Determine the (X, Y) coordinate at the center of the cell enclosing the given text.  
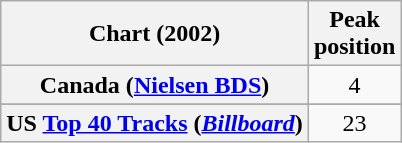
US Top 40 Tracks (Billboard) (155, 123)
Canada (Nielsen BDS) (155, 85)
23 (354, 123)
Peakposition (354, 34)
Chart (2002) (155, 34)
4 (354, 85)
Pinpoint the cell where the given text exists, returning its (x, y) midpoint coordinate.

* * * *

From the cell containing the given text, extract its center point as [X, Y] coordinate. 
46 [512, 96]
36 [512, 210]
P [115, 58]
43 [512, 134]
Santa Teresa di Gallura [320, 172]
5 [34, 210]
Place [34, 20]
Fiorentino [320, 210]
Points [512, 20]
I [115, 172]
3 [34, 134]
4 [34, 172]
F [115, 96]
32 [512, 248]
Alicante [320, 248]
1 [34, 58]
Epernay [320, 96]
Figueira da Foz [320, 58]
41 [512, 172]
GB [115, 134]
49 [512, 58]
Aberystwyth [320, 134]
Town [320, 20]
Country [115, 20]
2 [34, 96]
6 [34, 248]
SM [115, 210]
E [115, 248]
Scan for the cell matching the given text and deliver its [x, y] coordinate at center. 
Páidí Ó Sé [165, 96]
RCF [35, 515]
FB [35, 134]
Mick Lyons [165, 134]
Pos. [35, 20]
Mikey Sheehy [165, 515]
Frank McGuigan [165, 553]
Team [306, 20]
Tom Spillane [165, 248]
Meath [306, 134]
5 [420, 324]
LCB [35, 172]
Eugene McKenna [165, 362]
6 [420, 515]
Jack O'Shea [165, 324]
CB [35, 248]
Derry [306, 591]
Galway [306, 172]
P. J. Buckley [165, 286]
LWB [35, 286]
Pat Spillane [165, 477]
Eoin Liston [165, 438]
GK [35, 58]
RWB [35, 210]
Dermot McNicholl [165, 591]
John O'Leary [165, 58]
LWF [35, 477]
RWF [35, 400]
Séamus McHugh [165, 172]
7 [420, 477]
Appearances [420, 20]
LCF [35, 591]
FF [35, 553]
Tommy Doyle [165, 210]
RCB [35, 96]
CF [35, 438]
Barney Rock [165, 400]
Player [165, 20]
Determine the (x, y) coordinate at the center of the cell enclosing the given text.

* * * *

- What to do -
Starting with the line that contains "US Top 40 Tracks (Billboard) (155, 123)" and ending with the line that contains "Pinpoint the cell", echo the material word for word, including both of those lines.

- Right answer -
US Top 40 Tracks (Billboard) (155, 123)
Canada (Nielsen BDS) (155, 85)
23 (354, 123)
Peakposition (354, 34)
Chart (2002) (155, 34)
4 (354, 85)
Pinpoint the cell where the given text exists, returning its (x, y) midpoint coordinate.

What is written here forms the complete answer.